- [Work item]: Task for the records below: please retype exactly and only the lines from the first through the one with "C1: 150uF (+24V, GND)", with every picture omitted.

(Stored dataset items)
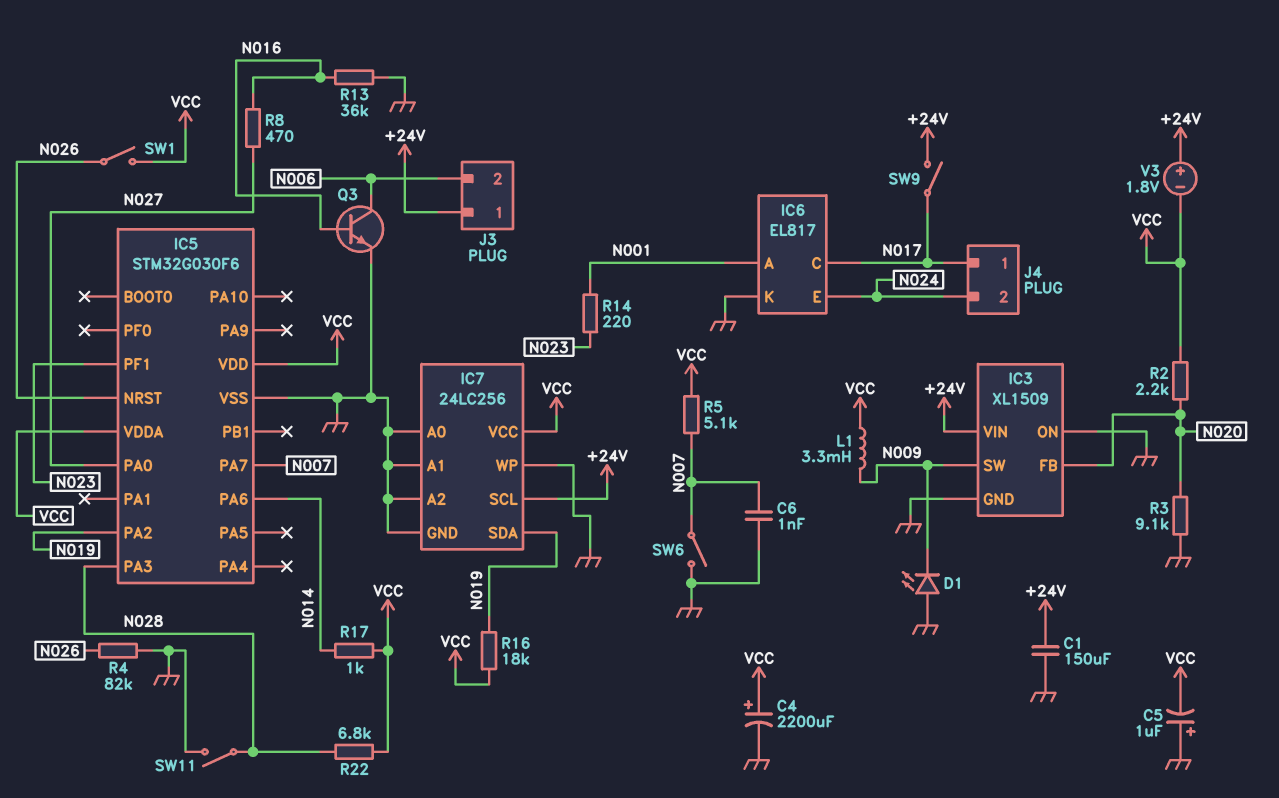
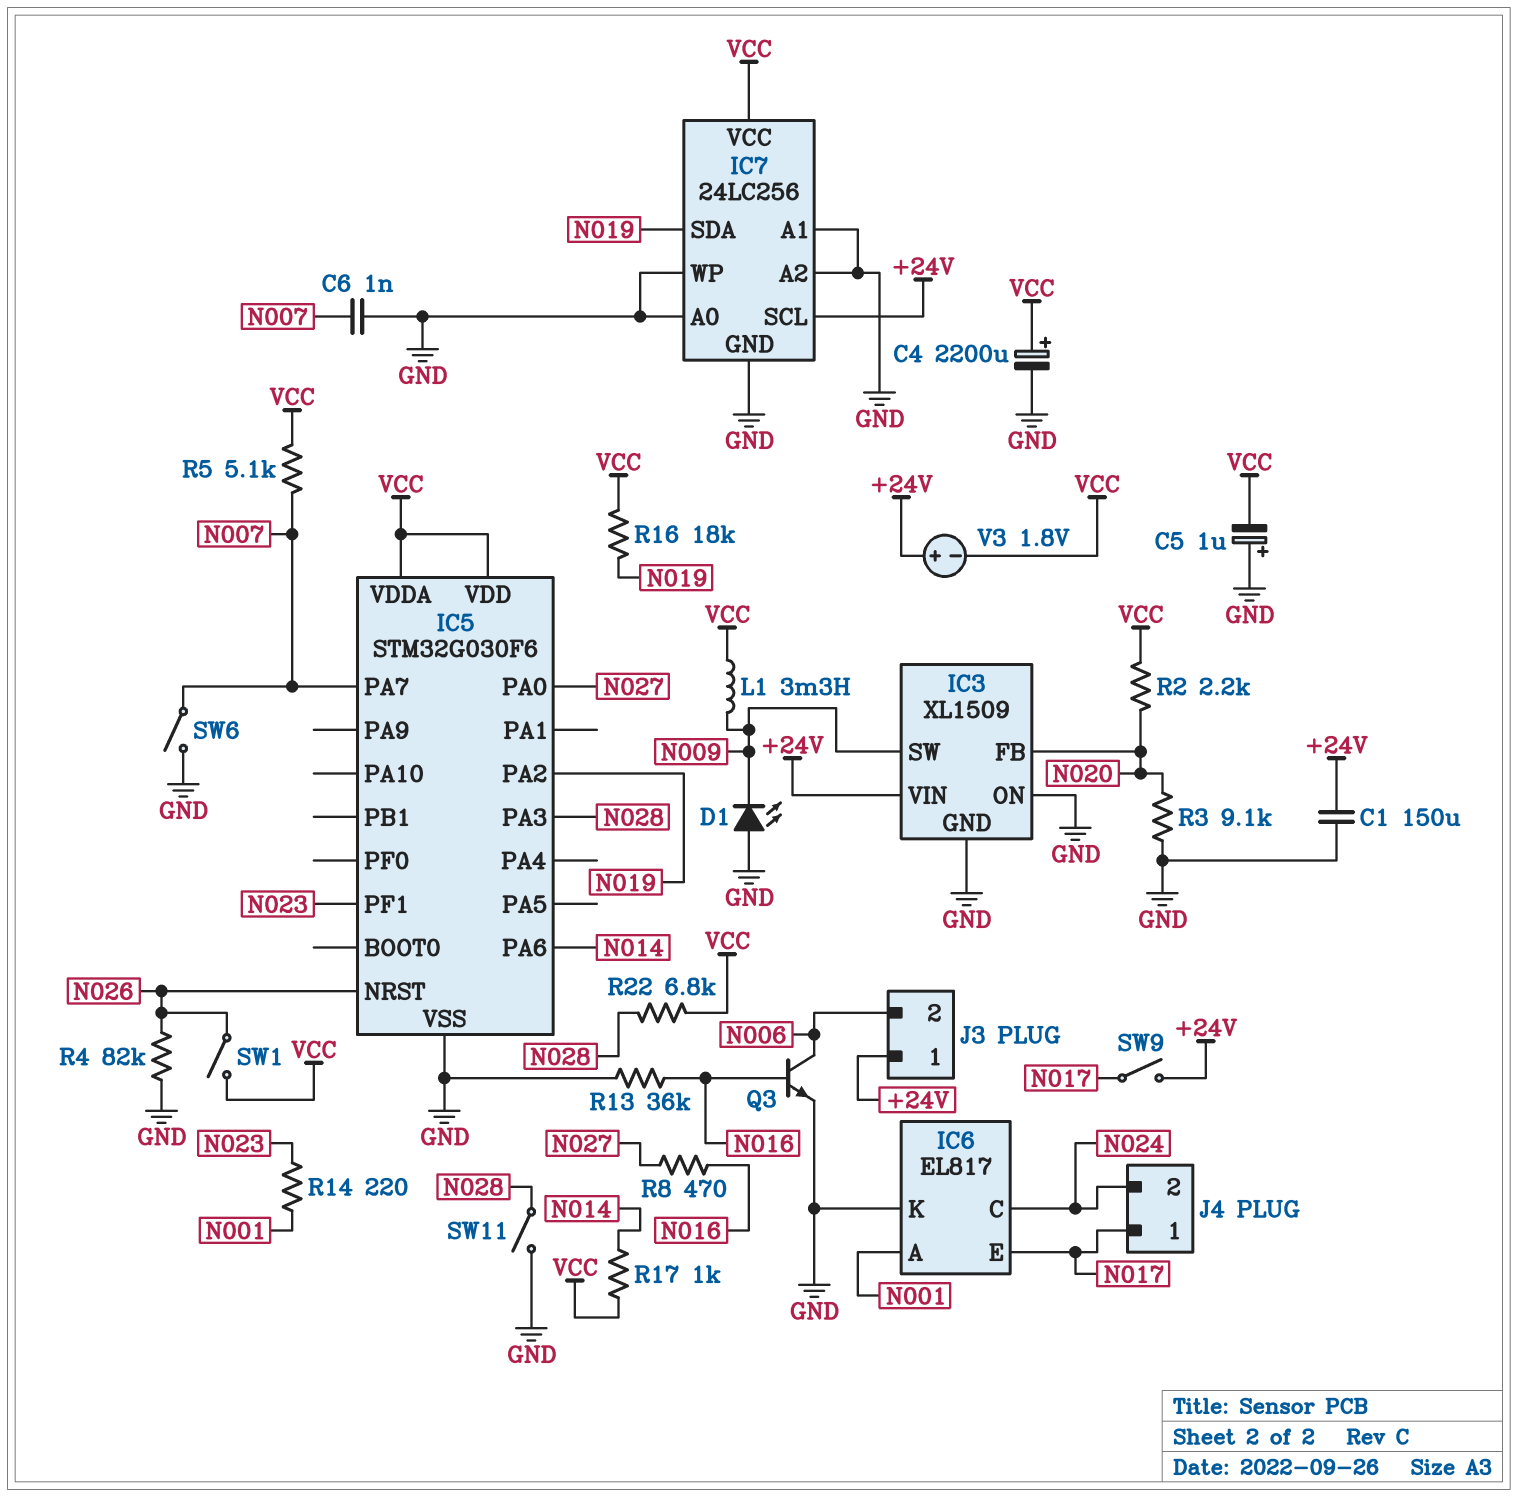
IC6 pin C: N017 -> N024
IC6 pin E: N024 -> N017

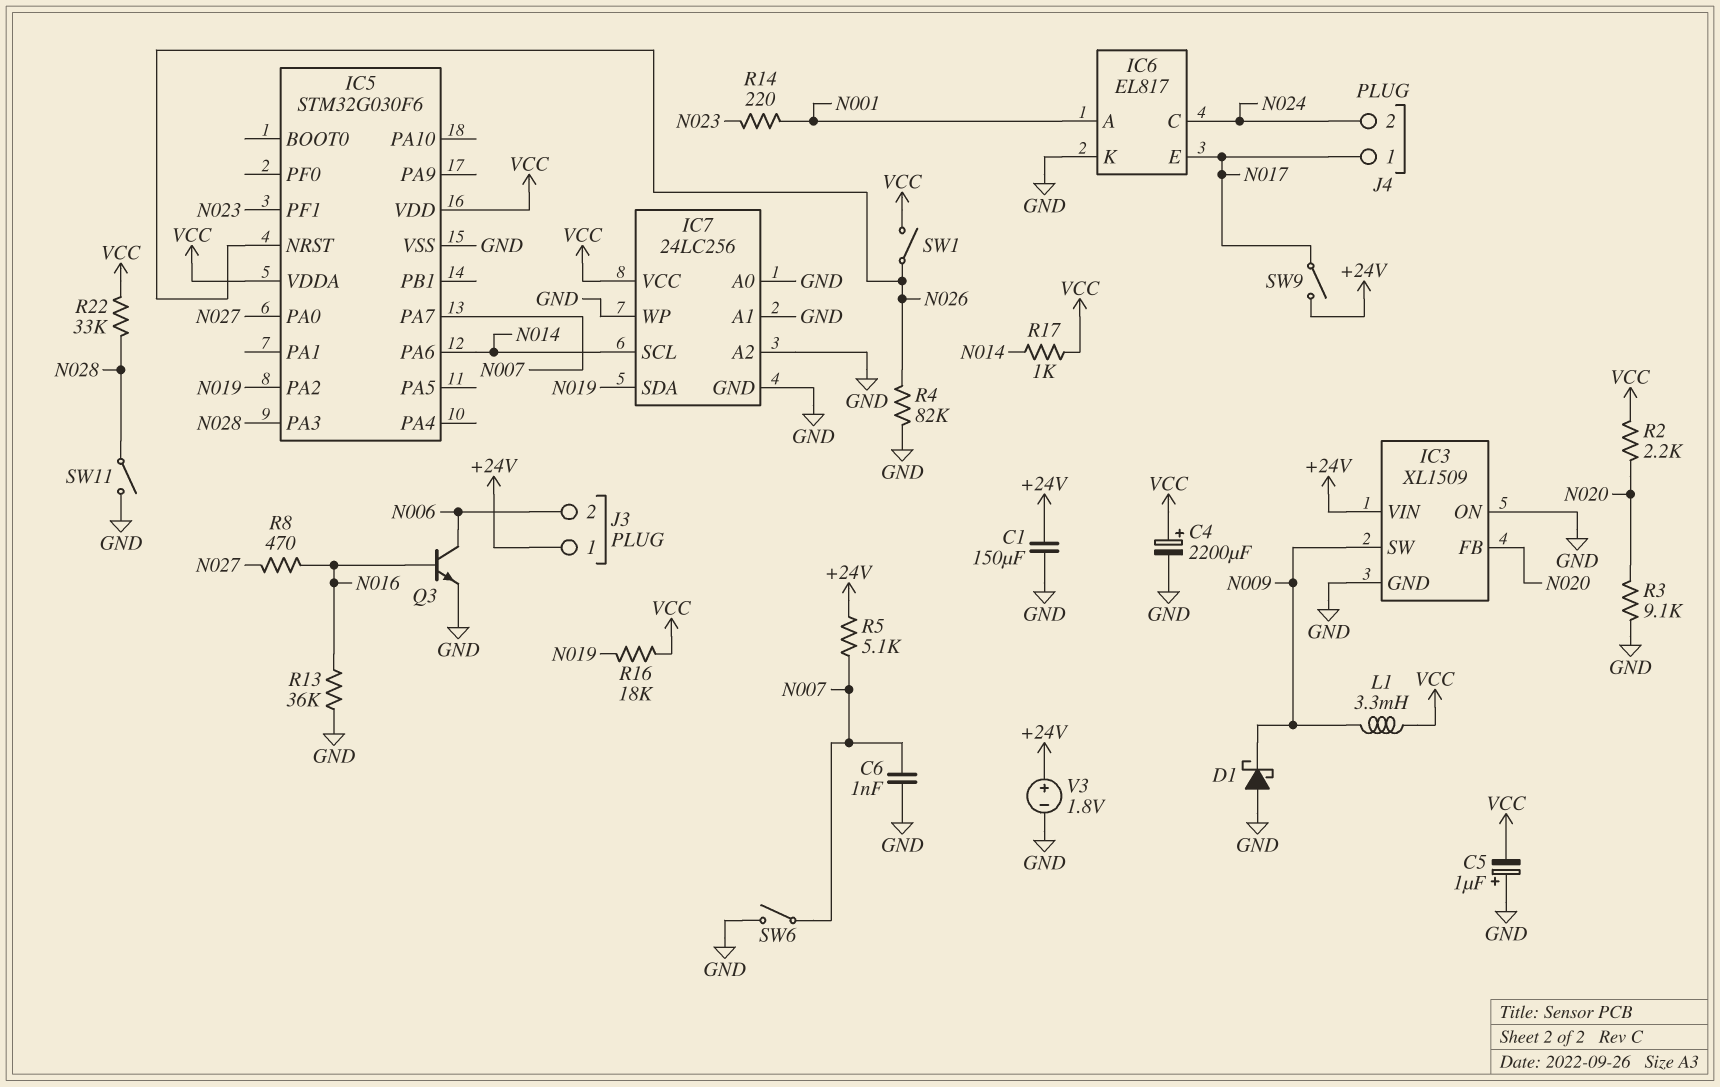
D1: LED (A GND, K N009) -> schottky (A GND, K N009)
IC7 pin SCL: +24V -> N014
R5: 5.1k (N007, VCC) -> 5.1k (+24V, N007)
R22: 6.8k (N028, VCC) -> 33k (N028, VCC)
V3: 1.8V (plus +24V, minus VCC) -> 1.8V (plus +24V, minus GND)

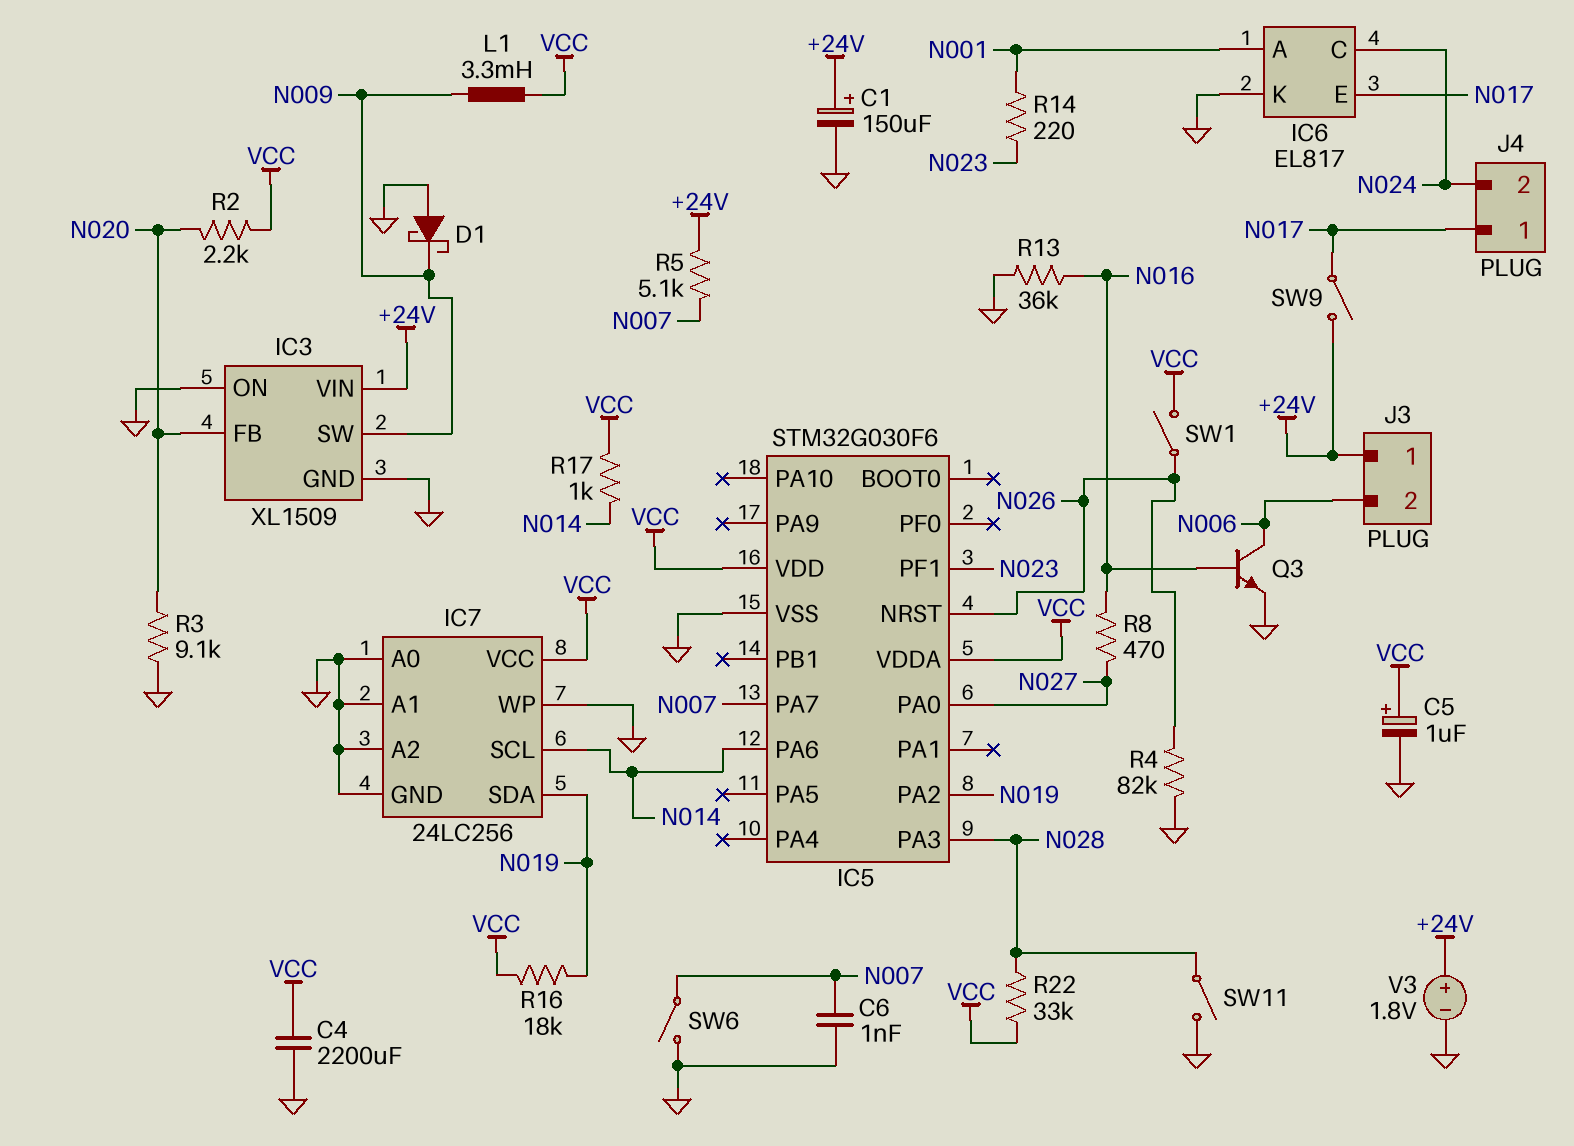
C1: 150uF (+24V, GND) -> 150uF (plus +24V, minus GND)
C4: 2200uF (plus VCC, minus GND) -> 2200uF (GND, VCC)
C5: 1uF (plus GND, minus VCC) -> 1uF (plus VCC, minus GND)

- [Solution]:
IC6 pin C: N017 -> N024
IC6 pin E: N024 -> N017

D1: LED (A GND, K N009) -> schottky (A GND, K N009)
IC7 pin SCL: +24V -> N014
R5: 5.1k (N007, VCC) -> 5.1k (+24V, N007)
R22: 6.8k (N028, VCC) -> 33k (N028, VCC)
V3: 1.8V (plus +24V, minus VCC) -> 1.8V (plus +24V, minus GND)

C1: 150uF (+24V, GND) -> 150uF (plus +24V, minus GND)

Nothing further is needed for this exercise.